**Given request**: Count the lines in the records below that contain the string "kern", treating uppercase and lowercase as different, and give only the number.

**Provided information**:

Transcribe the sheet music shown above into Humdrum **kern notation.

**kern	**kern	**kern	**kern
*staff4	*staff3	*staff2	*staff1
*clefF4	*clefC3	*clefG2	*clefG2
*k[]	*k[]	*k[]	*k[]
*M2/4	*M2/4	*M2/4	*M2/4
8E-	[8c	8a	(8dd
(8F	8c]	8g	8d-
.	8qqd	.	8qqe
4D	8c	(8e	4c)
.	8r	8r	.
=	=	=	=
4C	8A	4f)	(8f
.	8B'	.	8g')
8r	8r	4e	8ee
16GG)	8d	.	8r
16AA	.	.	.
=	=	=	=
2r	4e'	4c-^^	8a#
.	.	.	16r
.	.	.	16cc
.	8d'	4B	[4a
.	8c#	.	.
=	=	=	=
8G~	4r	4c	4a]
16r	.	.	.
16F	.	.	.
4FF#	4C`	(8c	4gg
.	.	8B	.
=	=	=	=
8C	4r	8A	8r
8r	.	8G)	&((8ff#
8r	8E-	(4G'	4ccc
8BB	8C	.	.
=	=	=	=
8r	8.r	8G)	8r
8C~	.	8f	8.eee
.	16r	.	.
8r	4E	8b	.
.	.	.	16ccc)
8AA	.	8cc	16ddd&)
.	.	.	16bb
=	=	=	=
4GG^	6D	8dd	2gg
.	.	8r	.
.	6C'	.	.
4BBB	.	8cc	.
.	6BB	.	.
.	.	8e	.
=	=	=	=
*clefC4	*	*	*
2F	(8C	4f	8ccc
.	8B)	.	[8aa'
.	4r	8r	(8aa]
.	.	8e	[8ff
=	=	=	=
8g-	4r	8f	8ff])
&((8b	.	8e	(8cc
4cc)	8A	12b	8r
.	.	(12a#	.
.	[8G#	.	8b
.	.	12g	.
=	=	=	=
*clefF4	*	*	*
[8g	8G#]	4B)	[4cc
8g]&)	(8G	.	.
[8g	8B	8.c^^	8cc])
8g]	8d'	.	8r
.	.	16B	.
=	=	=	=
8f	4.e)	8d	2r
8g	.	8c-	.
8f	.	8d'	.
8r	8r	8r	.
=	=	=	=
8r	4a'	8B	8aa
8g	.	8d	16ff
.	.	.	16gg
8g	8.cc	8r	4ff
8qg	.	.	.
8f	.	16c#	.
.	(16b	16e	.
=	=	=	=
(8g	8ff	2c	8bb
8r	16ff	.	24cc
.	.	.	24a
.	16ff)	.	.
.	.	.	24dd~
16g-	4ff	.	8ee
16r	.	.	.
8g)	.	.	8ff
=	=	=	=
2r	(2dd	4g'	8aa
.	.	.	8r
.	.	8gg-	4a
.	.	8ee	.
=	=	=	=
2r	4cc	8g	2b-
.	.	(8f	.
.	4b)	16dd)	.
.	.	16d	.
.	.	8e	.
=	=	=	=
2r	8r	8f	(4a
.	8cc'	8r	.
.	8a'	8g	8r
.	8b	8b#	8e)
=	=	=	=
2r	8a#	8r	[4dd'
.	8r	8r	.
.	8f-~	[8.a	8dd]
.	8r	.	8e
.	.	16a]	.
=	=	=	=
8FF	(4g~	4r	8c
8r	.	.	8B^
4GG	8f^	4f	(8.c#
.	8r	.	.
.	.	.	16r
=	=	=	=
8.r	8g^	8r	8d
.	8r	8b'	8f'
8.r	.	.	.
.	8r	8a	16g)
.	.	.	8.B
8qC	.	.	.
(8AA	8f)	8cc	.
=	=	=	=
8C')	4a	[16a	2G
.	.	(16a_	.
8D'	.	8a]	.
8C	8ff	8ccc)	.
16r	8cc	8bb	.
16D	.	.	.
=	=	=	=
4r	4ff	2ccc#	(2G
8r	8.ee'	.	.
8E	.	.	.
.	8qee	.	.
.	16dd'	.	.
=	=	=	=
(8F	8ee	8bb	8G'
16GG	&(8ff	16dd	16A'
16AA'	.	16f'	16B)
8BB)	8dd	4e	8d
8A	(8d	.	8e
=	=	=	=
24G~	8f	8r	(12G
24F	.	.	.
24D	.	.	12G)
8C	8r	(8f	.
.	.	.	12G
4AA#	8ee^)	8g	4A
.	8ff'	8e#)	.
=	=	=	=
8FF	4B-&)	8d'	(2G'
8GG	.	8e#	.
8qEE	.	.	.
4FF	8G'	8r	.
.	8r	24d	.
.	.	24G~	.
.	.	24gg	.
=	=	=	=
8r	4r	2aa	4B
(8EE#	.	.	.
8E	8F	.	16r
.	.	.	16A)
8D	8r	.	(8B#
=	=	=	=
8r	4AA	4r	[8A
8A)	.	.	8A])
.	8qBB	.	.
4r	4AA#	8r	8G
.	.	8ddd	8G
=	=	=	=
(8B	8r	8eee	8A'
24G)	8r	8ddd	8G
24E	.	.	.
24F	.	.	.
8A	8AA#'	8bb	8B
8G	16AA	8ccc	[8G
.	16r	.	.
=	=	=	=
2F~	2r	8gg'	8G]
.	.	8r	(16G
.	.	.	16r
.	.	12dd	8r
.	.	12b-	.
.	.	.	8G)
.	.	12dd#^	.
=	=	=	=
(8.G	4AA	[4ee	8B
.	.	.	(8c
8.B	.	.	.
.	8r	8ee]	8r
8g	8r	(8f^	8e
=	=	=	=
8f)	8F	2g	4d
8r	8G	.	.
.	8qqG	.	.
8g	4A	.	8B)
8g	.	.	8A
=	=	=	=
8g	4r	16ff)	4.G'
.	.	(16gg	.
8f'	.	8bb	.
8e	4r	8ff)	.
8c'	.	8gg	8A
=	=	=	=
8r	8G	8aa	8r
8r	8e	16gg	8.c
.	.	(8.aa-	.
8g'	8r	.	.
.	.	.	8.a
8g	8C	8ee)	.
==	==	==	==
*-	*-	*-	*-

**Response to the exercise**: 2